WHAT TO WORK ON: Exactly reproduce the lines from the top of the entries below through the line containing "FAN pin GND: GND -> 3V3", with both ends included.

(Change listing data)

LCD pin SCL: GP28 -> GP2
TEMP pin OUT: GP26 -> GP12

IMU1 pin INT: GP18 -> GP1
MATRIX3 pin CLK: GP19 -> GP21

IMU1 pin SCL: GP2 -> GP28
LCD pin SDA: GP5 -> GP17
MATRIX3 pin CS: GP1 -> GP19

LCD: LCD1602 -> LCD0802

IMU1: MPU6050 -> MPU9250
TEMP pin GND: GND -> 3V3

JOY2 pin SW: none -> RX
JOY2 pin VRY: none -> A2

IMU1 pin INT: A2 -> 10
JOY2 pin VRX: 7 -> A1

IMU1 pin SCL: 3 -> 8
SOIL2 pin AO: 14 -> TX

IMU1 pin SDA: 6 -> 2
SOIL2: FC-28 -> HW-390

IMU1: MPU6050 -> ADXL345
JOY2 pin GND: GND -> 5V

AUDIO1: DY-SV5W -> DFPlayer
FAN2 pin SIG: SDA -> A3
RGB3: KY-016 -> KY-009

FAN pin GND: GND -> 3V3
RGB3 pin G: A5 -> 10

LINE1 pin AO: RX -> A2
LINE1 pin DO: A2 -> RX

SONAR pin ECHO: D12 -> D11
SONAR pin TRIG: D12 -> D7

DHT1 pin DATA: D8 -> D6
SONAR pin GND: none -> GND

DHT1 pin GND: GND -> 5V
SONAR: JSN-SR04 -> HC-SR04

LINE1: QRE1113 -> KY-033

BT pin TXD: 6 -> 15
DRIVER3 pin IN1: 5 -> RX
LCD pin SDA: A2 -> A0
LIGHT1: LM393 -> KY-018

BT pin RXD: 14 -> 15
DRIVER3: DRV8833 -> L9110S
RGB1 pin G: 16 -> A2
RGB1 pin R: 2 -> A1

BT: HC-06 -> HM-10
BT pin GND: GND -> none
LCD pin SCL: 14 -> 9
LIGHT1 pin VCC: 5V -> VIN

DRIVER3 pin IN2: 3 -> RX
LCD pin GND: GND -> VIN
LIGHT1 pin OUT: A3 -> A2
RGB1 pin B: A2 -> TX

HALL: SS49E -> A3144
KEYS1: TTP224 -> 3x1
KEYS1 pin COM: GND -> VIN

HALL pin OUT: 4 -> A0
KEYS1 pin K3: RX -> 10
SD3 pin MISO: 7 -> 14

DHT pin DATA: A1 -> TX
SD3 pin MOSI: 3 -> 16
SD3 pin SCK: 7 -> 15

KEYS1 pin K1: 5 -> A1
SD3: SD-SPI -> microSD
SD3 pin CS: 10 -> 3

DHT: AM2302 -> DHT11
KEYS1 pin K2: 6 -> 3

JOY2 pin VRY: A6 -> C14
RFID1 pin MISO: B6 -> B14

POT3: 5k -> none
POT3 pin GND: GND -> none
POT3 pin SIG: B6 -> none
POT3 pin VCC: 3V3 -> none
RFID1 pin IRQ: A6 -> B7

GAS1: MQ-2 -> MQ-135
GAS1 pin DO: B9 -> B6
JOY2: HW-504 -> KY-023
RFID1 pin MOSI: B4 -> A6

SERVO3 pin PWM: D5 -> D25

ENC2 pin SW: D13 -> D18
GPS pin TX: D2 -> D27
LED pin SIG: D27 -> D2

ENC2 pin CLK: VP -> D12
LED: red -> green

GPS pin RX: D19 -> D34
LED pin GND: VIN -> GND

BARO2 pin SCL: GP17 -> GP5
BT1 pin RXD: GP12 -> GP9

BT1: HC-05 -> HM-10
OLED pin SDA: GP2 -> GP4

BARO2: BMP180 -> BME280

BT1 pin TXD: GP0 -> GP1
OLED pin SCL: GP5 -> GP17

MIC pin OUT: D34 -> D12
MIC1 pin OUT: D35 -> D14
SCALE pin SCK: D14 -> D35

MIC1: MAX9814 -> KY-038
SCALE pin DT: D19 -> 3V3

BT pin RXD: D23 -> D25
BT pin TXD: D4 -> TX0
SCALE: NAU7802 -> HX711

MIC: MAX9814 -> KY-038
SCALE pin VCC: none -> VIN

OUTPUT FOR THIS EXERCISE:
LCD pin SCL: GP28 -> GP2
TEMP pin OUT: GP26 -> GP12

IMU1 pin INT: GP18 -> GP1
MATRIX3 pin CLK: GP19 -> GP21

IMU1 pin SCL: GP2 -> GP28
LCD pin SDA: GP5 -> GP17
MATRIX3 pin CS: GP1 -> GP19

LCD: LCD1602 -> LCD0802

IMU1: MPU6050 -> MPU9250
TEMP pin GND: GND -> 3V3

JOY2 pin SW: none -> RX
JOY2 pin VRY: none -> A2

IMU1 pin INT: A2 -> 10
JOY2 pin VRX: 7 -> A1

IMU1 pin SCL: 3 -> 8
SOIL2 pin AO: 14 -> TX

IMU1 pin SDA: 6 -> 2
SOIL2: FC-28 -> HW-390

IMU1: MPU6050 -> ADXL345
JOY2 pin GND: GND -> 5V

AUDIO1: DY-SV5W -> DFPlayer
FAN2 pin SIG: SDA -> A3
RGB3: KY-016 -> KY-009

FAN pin GND: GND -> 3V3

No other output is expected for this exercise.